#### Exercise requirements:
Check each line of the material below for the string "white" and reply with how many have it, nothing more.

#### Records shown:
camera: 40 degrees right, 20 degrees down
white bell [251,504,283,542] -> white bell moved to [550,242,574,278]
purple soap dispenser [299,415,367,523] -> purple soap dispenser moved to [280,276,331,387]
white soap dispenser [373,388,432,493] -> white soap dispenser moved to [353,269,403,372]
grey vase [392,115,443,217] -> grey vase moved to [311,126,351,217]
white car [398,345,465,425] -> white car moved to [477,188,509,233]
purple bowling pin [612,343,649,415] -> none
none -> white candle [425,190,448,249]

...

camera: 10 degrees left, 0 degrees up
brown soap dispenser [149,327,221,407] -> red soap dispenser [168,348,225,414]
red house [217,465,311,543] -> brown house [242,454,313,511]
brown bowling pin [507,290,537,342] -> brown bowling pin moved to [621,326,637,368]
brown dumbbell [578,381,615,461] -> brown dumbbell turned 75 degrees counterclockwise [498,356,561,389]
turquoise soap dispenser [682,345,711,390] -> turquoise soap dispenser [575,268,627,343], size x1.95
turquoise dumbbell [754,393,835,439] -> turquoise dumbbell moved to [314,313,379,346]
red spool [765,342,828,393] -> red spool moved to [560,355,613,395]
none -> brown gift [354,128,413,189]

#### Task answer:
4